++++ COLLECTED DATA ++++
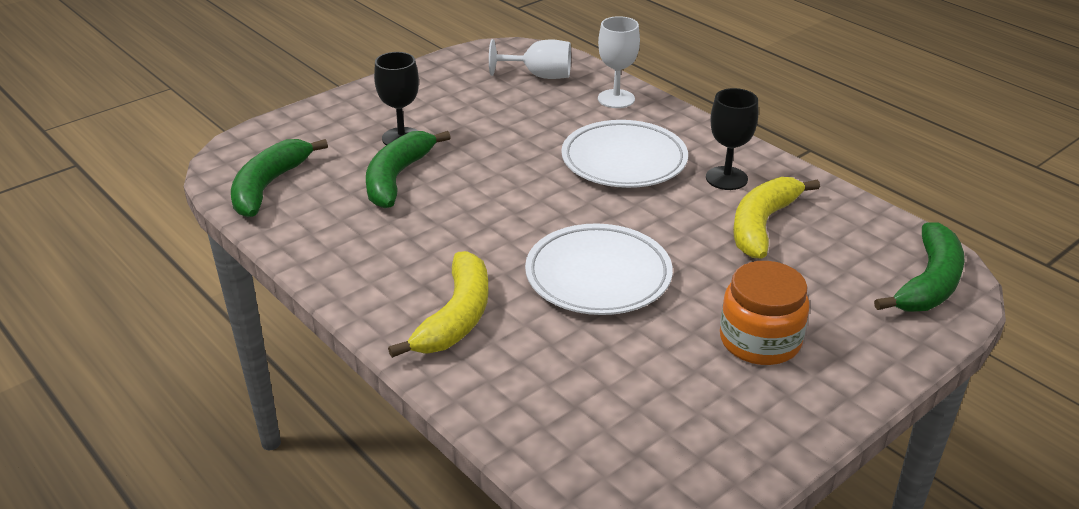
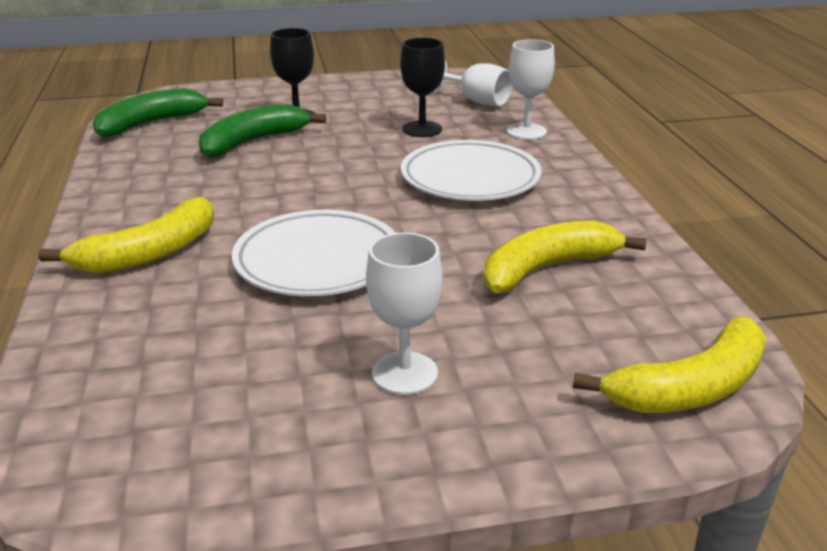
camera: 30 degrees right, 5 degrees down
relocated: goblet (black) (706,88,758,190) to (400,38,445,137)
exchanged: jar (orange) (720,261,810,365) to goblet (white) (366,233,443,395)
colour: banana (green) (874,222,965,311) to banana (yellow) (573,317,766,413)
++++
Once you have identified the lines above that contain "goblet", copy each of them.

relocated: goblet (black) (706,88,758,190) to (400,38,445,137)
exchanged: jar (orange) (720,261,810,365) to goblet (white) (366,233,443,395)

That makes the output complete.